Exercise instructions
Check each line of the listing below for the string "diamond", and copy the ones that have it.

[Data]

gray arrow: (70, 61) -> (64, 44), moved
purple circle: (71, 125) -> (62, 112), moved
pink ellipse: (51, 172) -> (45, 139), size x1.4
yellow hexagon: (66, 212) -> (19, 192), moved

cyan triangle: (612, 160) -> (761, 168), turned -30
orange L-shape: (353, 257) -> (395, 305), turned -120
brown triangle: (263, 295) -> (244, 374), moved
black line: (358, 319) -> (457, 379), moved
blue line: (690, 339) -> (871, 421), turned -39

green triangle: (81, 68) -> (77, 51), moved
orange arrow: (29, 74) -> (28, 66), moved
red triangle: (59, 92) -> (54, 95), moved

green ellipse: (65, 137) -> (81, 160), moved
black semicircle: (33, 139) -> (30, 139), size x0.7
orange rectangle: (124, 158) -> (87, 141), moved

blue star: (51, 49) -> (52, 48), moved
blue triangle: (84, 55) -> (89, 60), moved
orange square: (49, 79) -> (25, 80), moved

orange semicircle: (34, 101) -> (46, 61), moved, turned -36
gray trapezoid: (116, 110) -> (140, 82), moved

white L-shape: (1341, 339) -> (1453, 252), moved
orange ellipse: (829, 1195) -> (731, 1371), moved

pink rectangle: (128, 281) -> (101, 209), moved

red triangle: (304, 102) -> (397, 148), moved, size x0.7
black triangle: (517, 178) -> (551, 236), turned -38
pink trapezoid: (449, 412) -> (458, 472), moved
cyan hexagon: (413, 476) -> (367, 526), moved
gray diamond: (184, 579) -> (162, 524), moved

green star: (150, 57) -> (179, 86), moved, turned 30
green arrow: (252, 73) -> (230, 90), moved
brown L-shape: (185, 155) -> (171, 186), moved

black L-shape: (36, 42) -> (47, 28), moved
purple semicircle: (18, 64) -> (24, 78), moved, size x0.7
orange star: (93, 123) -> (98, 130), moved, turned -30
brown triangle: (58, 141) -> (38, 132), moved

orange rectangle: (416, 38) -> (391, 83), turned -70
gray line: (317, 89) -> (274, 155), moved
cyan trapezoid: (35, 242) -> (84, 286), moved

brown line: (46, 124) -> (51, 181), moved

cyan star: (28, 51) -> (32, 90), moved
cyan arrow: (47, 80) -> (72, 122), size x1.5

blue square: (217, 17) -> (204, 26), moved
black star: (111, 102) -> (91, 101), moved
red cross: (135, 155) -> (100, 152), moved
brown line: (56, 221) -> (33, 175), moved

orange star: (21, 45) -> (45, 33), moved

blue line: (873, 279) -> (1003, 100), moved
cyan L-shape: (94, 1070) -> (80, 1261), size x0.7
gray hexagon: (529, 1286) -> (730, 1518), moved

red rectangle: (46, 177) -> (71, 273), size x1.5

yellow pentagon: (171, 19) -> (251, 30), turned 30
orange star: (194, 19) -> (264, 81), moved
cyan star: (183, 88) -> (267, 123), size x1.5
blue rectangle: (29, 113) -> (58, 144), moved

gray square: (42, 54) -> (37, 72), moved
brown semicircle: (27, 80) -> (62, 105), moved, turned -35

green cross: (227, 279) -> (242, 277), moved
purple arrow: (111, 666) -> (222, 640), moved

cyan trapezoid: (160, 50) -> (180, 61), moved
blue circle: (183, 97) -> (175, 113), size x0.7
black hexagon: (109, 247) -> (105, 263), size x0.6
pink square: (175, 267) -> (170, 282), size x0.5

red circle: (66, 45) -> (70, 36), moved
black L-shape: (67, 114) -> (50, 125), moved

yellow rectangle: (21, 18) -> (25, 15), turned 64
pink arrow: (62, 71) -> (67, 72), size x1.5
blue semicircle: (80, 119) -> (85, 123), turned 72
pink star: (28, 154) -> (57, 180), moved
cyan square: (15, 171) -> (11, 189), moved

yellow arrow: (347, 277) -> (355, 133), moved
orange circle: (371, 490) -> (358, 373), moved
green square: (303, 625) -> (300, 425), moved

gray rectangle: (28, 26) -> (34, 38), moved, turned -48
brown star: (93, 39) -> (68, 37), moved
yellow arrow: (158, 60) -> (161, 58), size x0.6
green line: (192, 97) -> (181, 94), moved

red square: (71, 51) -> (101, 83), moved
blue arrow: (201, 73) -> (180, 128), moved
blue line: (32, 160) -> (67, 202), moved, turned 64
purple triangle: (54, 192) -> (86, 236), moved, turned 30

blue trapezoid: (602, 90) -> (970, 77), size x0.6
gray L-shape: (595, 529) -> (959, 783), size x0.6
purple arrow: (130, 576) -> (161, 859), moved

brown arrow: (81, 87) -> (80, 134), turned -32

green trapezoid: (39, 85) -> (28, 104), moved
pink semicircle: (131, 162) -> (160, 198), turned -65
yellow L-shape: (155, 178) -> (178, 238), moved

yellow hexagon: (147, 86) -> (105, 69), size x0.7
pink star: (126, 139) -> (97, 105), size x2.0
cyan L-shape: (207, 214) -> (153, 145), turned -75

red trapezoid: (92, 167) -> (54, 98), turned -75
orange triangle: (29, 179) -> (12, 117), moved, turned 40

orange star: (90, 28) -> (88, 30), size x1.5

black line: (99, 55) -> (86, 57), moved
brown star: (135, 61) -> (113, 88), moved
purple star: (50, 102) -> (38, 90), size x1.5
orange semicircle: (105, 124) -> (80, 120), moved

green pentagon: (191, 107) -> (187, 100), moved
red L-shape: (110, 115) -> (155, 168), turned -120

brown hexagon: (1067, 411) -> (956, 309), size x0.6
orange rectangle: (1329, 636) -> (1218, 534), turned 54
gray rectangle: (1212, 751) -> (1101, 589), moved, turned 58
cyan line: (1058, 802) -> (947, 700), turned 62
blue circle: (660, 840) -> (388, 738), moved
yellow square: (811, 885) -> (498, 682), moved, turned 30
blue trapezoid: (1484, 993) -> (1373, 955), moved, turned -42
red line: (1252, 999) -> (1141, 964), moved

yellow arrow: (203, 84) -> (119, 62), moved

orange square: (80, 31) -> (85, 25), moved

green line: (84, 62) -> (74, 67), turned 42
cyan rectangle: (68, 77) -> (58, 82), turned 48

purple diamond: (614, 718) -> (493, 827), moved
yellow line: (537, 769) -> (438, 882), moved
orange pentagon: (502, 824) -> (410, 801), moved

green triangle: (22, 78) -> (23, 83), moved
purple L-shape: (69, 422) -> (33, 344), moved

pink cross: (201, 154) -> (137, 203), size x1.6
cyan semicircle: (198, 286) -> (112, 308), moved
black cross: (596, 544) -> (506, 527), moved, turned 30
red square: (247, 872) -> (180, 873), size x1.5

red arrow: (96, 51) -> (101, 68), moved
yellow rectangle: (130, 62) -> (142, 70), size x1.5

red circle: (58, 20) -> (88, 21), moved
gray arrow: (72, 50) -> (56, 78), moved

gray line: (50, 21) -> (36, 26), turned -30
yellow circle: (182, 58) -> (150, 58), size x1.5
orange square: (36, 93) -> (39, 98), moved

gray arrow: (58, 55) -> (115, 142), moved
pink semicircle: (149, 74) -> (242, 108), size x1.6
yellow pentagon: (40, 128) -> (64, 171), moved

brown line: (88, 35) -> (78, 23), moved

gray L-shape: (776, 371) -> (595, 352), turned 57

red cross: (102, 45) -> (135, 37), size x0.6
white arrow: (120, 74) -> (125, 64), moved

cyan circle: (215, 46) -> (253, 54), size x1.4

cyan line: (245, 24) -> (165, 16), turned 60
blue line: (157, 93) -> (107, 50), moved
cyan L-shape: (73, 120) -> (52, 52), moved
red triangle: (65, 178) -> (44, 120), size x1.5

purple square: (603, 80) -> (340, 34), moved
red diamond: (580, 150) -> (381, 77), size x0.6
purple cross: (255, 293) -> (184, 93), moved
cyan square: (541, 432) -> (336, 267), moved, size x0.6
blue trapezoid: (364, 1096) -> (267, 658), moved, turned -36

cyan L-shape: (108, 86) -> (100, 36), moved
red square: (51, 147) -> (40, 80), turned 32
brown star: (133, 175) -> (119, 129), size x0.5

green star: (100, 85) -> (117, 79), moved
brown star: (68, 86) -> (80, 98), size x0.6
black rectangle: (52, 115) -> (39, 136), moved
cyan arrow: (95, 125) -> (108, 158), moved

[/Data]

Reply
gray diamond: (184, 579) -> (162, 524), moved
purple diamond: (614, 718) -> (493, 827), moved
red diamond: (580, 150) -> (381, 77), size x0.6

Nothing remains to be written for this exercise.